* **Task details**: Exact reproduction of every record is required, and pictures are to be excluded.

** Data shown follows **

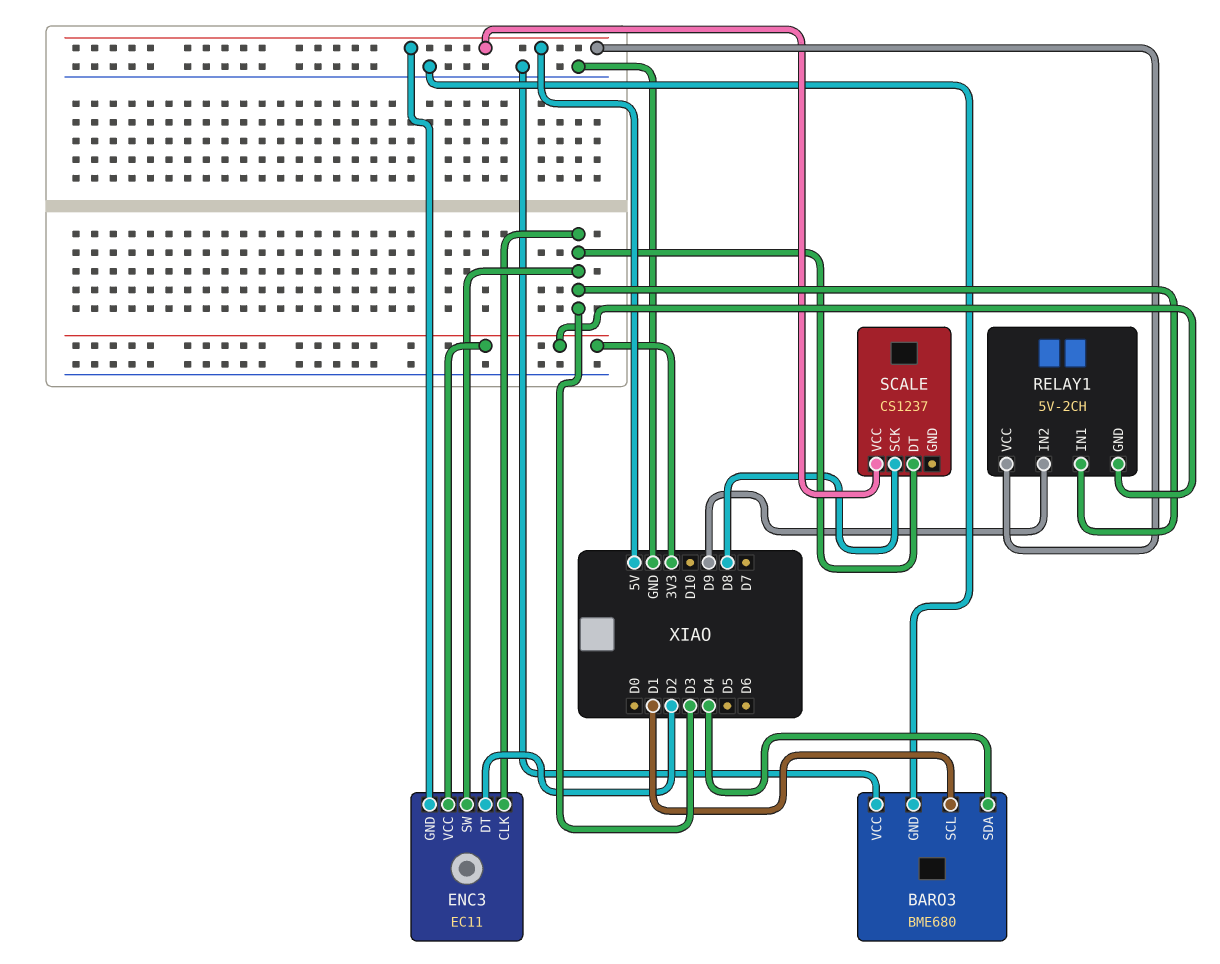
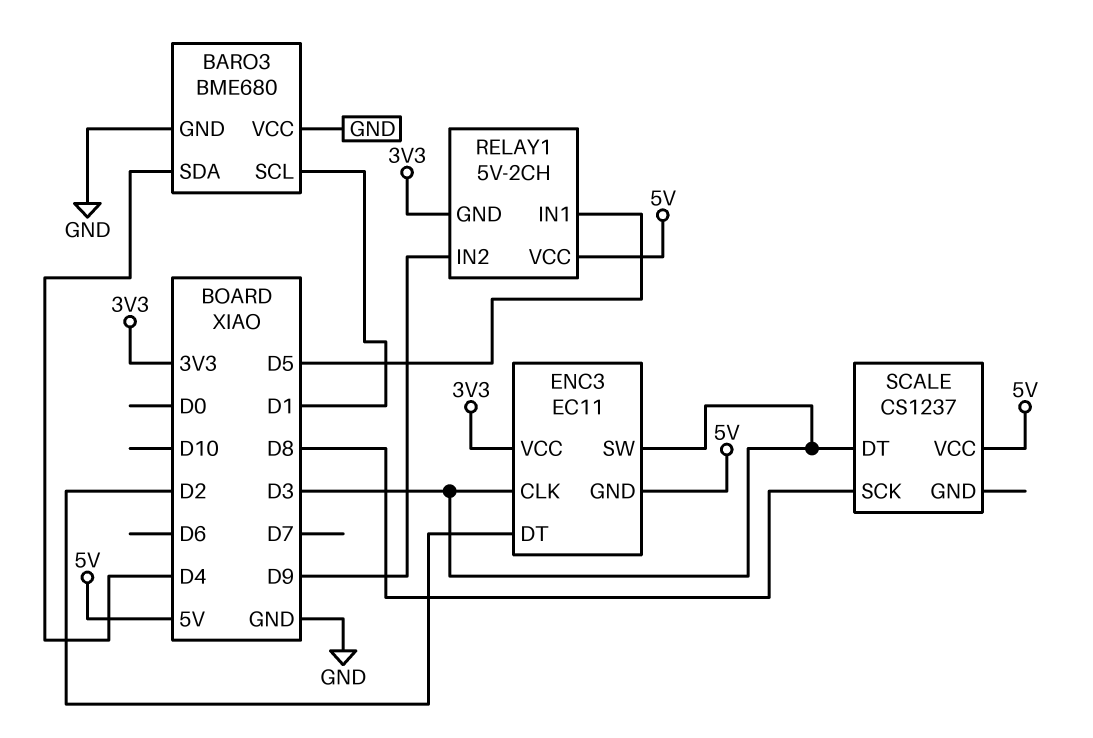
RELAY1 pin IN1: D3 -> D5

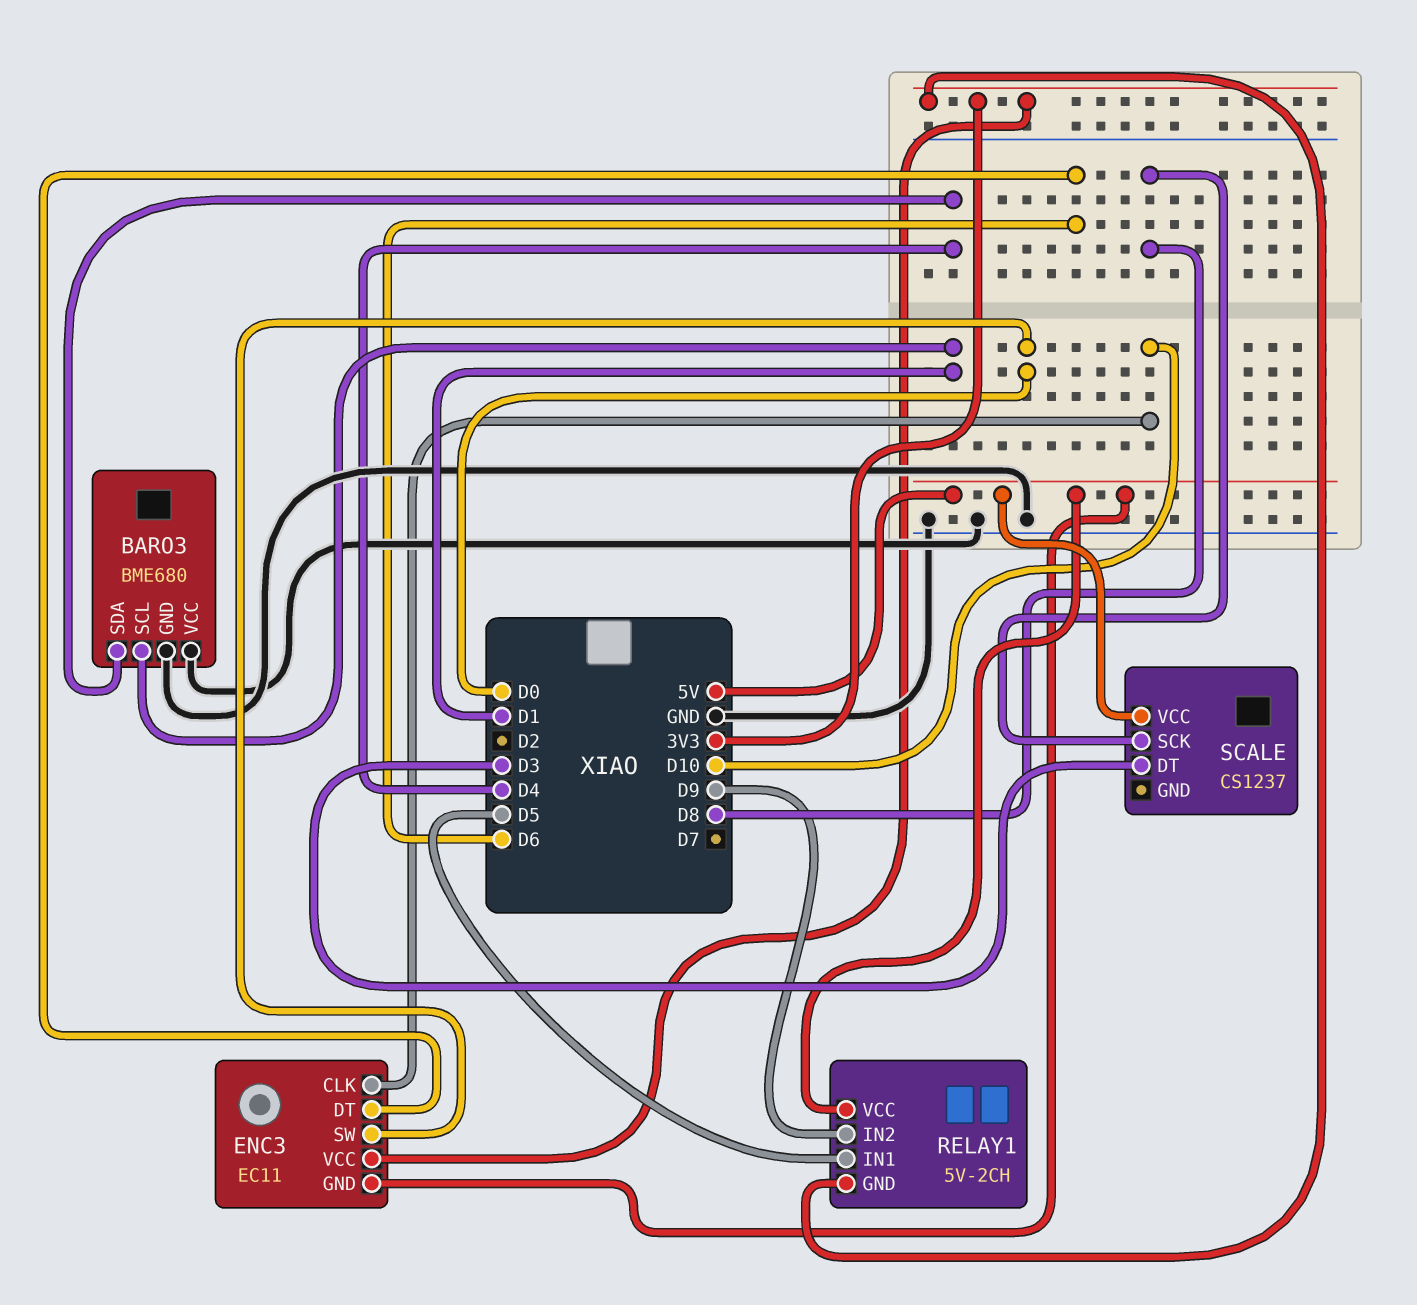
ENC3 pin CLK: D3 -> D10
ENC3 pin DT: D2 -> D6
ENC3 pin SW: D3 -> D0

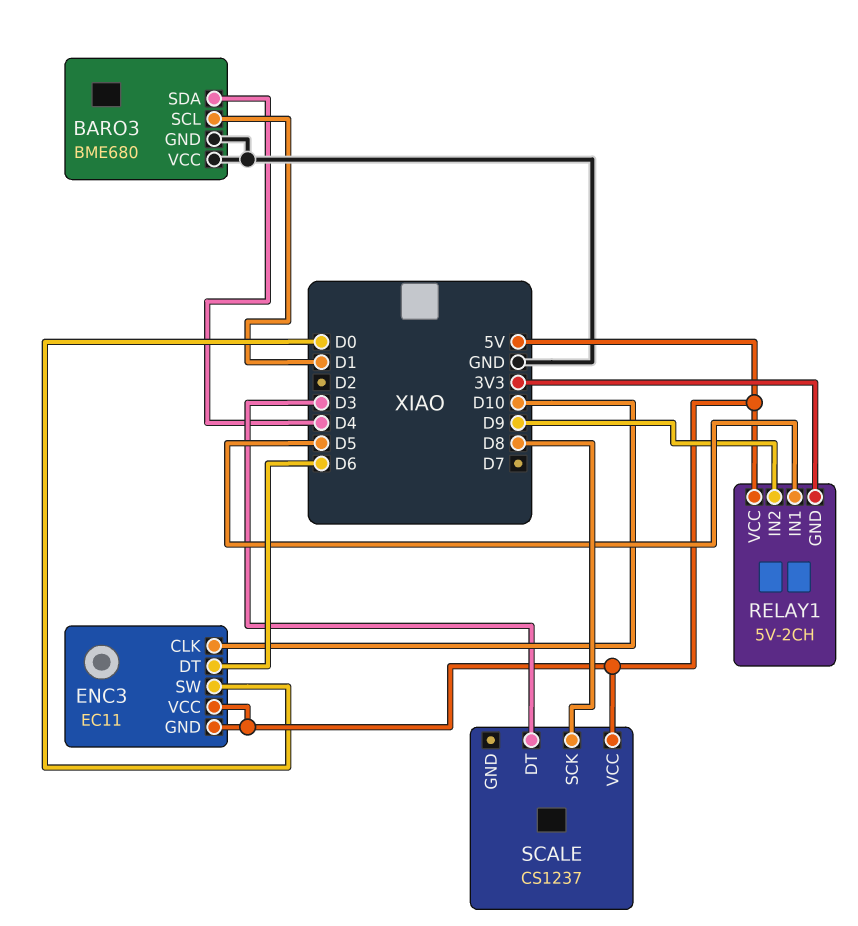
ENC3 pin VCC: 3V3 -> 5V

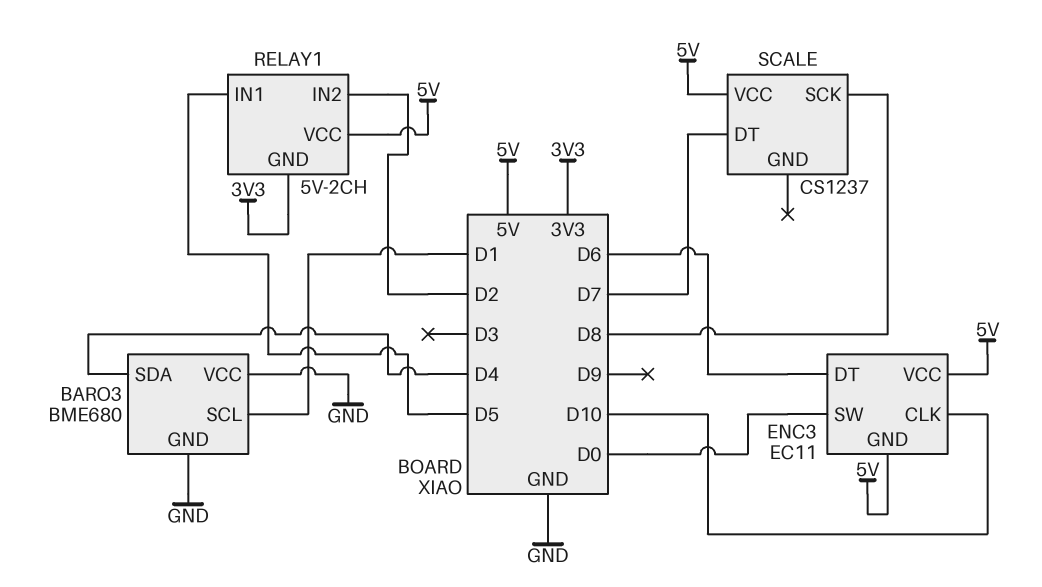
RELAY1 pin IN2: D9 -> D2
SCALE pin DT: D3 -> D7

** End of Data shown **

* **Solution for this problem**:
RELAY1 pin IN1: D3 -> D5

ENC3 pin CLK: D3 -> D10
ENC3 pin DT: D2 -> D6
ENC3 pin SW: D3 -> D0

ENC3 pin VCC: 3V3 -> 5V

RELAY1 pin IN2: D9 -> D2
SCALE pin DT: D3 -> D7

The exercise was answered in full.